Omit the pictures, but give back every entry below exactly as written.

Provided data: Begin

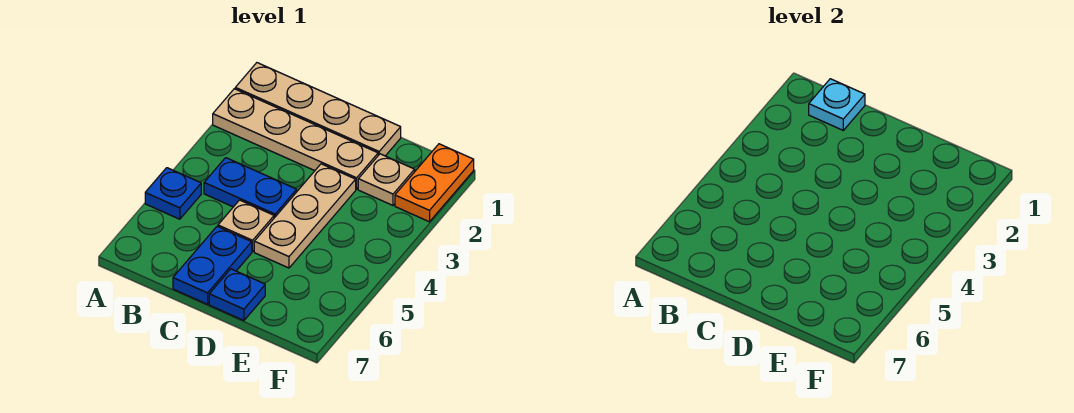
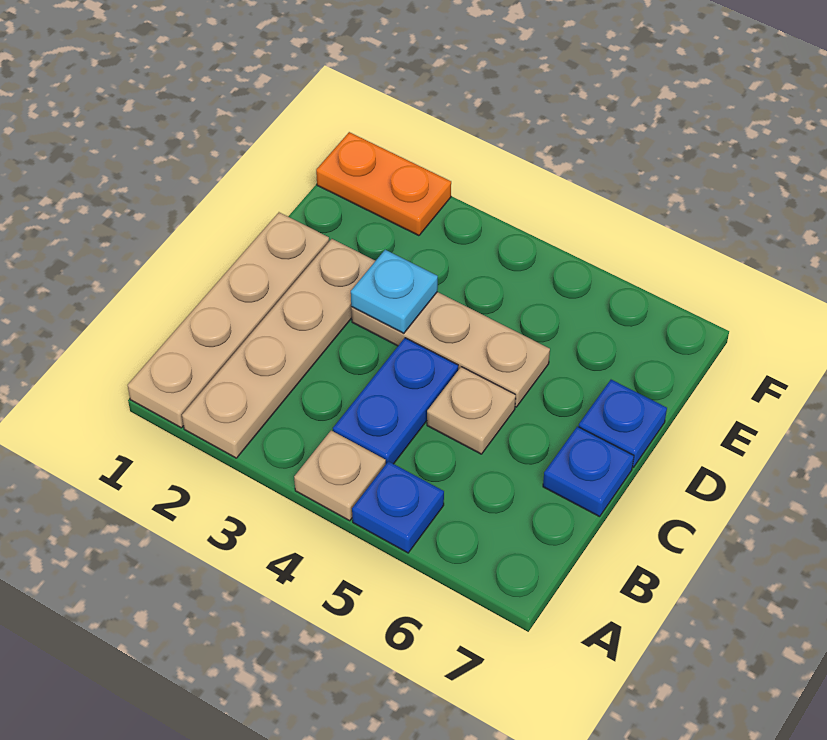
cyan plate B1 level 2 -> cyan plate D3 level 2
blue plate C6:C7 level 1 -> blue plate C7 level 1
tan plate E2 level 1 -> tan plate A4 level 1

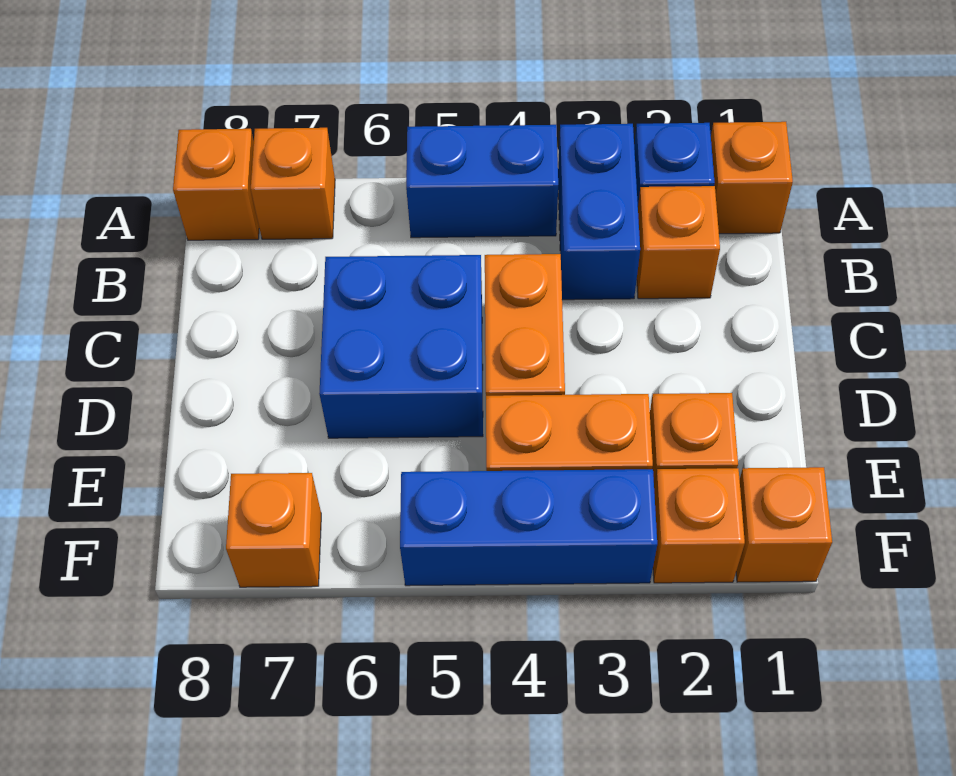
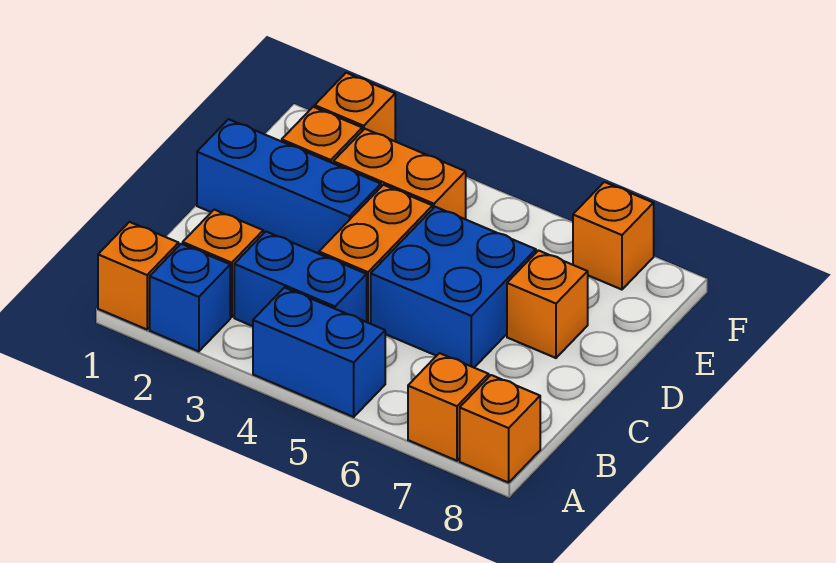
blue brick A3:B3 level 1 -> blue brick B3:B4 level 1
orange brick F1 level 1 -> orange brick D7 level 1
blue brick F3:F5 level 1 -> blue brick D1:D3 level 1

Provided data: End

• Solved exercise
cyan plate B1 level 2 -> cyan plate D3 level 2
blue plate C6:C7 level 1 -> blue plate C7 level 1
tan plate E2 level 1 -> tan plate A4 level 1

blue brick A3:B3 level 1 -> blue brick B3:B4 level 1
orange brick F1 level 1 -> orange brick D7 level 1
blue brick F3:F5 level 1 -> blue brick D1:D3 level 1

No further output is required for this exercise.